RECORDED INFORMATION -
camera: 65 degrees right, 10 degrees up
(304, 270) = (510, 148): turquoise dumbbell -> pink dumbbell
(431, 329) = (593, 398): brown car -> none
---
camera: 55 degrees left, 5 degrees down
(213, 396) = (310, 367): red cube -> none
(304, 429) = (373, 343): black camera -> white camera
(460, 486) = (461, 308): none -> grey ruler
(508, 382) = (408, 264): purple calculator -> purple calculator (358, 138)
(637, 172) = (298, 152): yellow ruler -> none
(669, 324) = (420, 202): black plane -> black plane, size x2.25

WHAT NEEDS TO BE DONE - After locating the line with "(213, 396) = (310, 367): red cube -> none" above, return that line and every later line through the one with "(669, 324) = (420, 202): black", word for word and with nothing else.

FINISHED TASK -
(213, 396) = (310, 367): red cube -> none
(304, 429) = (373, 343): black camera -> white camera
(460, 486) = (461, 308): none -> grey ruler
(508, 382) = (408, 264): purple calculator -> purple calculator (358, 138)
(637, 172) = (298, 152): yellow ruler -> none
(669, 324) = (420, 202): black plane -> black plane, size x2.25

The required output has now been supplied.